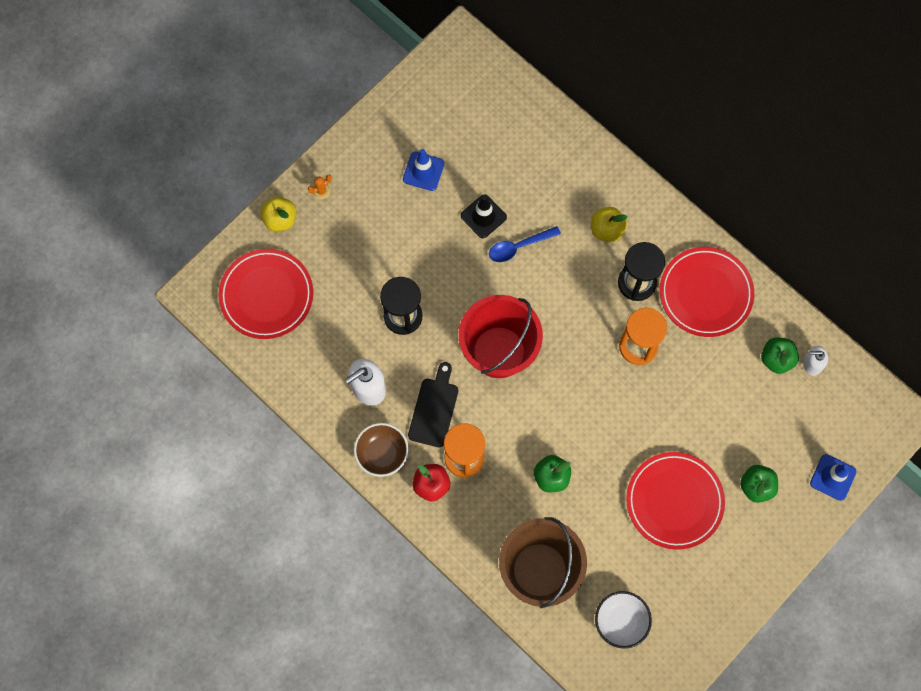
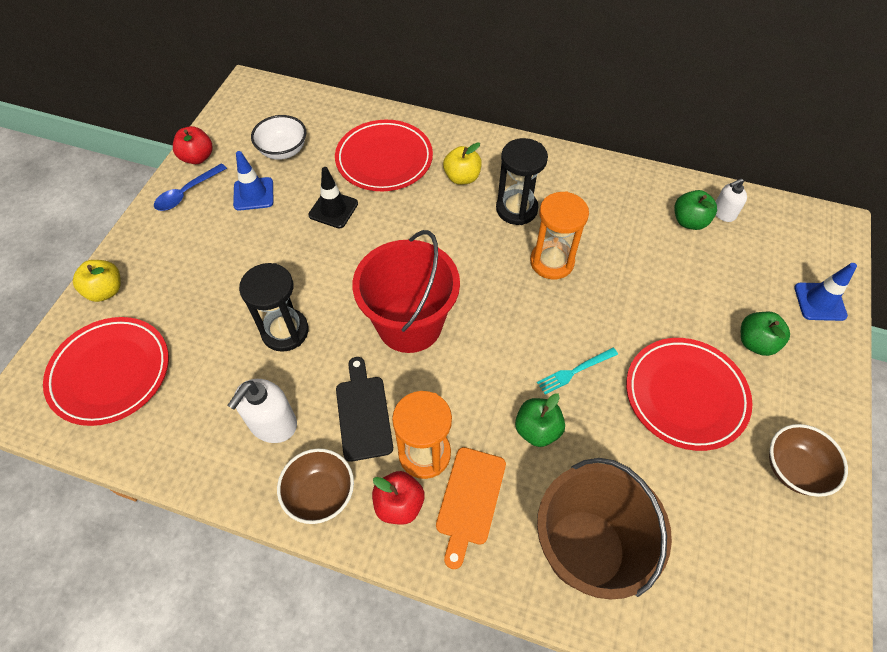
camera: 25 degrees left, 15 degrees down
(321, 191) = (146, 248): orange cactus -> none
(389, 109) = (197, 157): none -> red apple
(479, 504) = (469, 500): none -> orange cutting board
(519, 247) = (382, 221): blue spoon -> blue spoon (187, 193)
(603, 446) = (575, 371): none -> turquoise fork
(621, 621) = (719, 567): white bowl -> white bowl (283, 150)
(705, 293) = (587, 193): red plate -> red plate (384, 159)
(716, 587) = (794, 469): none -> brown bowl

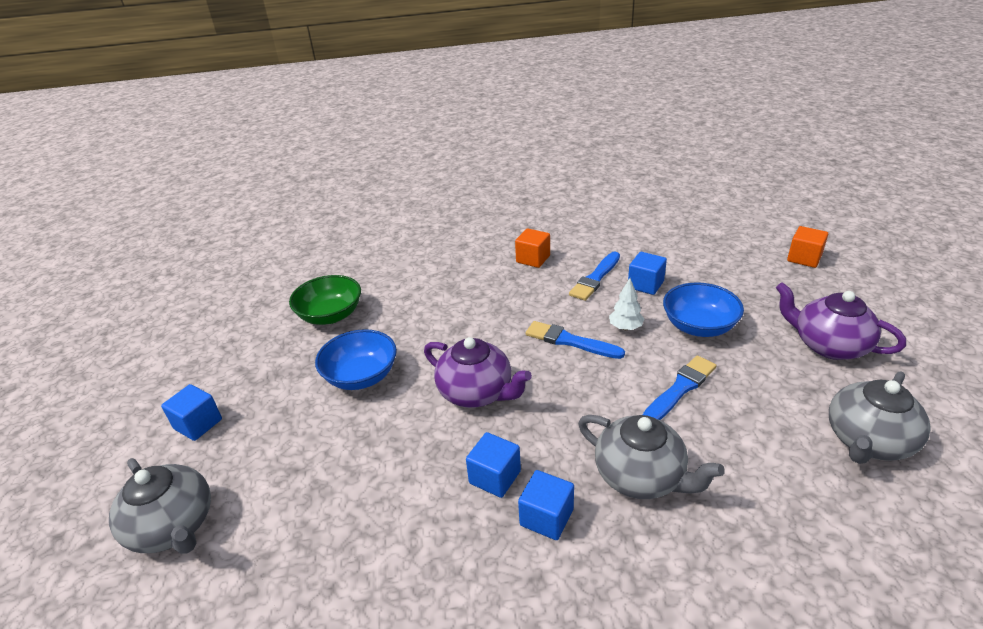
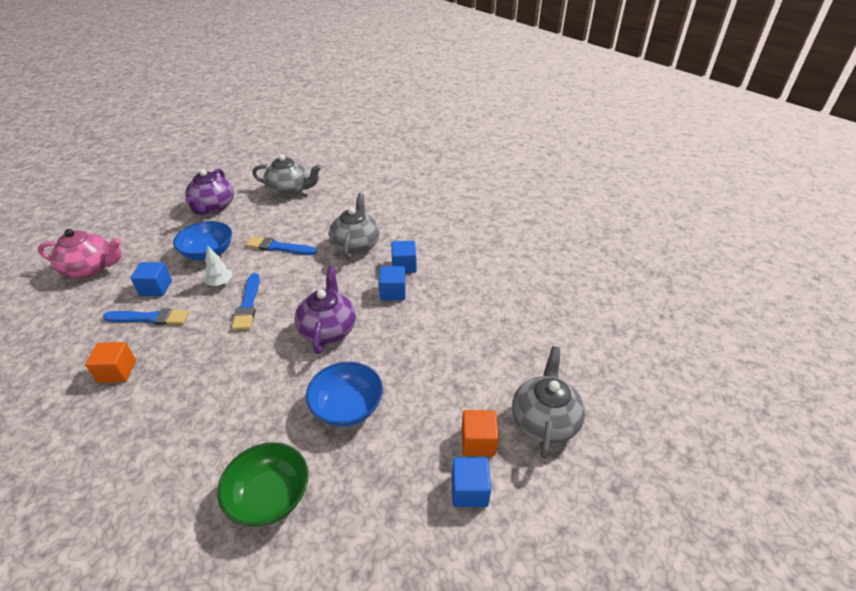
camera: 125 degrees left, 5 degrees up
(709, 249) = (91, 269): none -> pink teapot
(804, 258) = (104, 226): orange cube -> orange cube (478, 442)

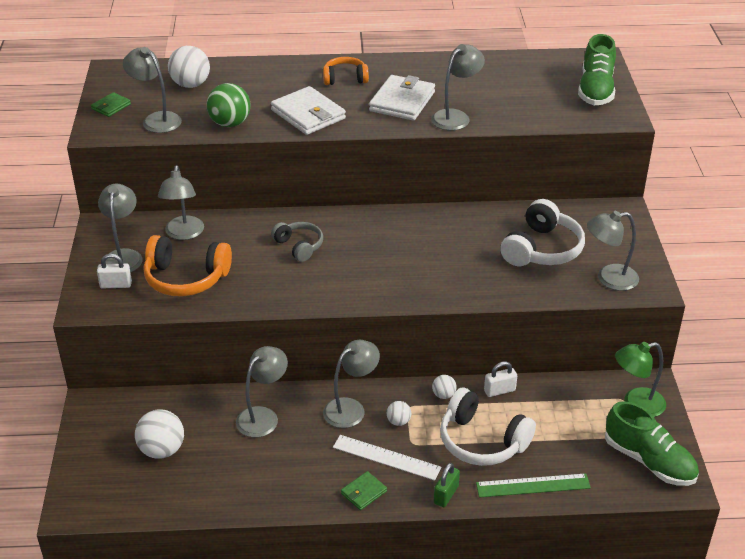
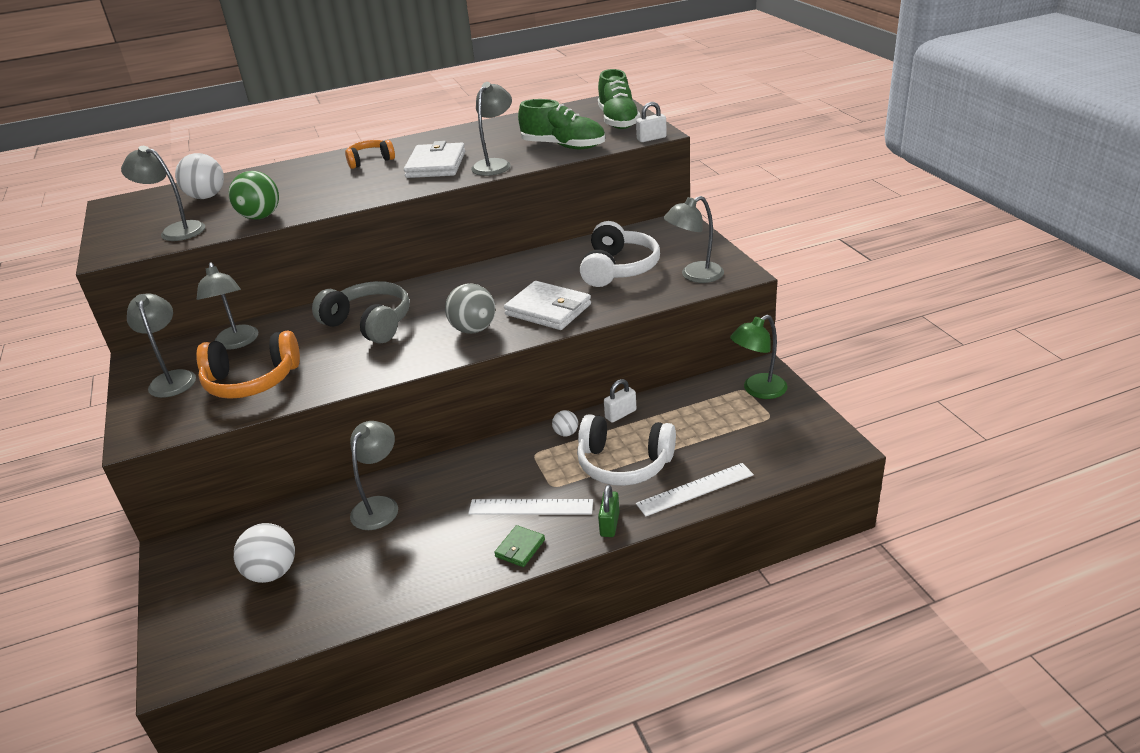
camera: 15 degrees left, 5 degrees down
(111, 106) = (120, 231): green wallet -> none
(116, 285) = (170, 407): white padlock -> white padlock (651, 138)
(299, 246) = (369, 323): grey headphones -> grey headphones, size x1.65
(308, 114) = (342, 193): white wallet -> white wallet (548, 310)
(351, 408) = (474, 472): grey lamp -> none
(386, 280) = (473, 329): none -> grey ball
(398, 421) = (529, 470): white ball -> none
(533, 485) = (695, 489): green ruler -> white ruler
(649, 461) = (796, 435): green shoe -> green shoe (563, 146)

- - - - -

**TASK REQUIREMENTS**
Print, word for word, the lines above that run from the line containing "(621, 621) = (719, 567): white" to the line containing "camera: 15 degrees left, 5 degrees down", both included. Keep the pictures out.

**WRITTEN ANSWER**
(621, 621) = (719, 567): white bowl -> white bowl (283, 150)
(705, 293) = (587, 193): red plate -> red plate (384, 159)
(716, 587) = (794, 469): none -> brown bowl

camera: 125 degrees left, 5 degrees up
(709, 249) = (91, 269): none -> pink teapot
(804, 258) = (104, 226): orange cube -> orange cube (478, 442)

camera: 15 degrees left, 5 degrees down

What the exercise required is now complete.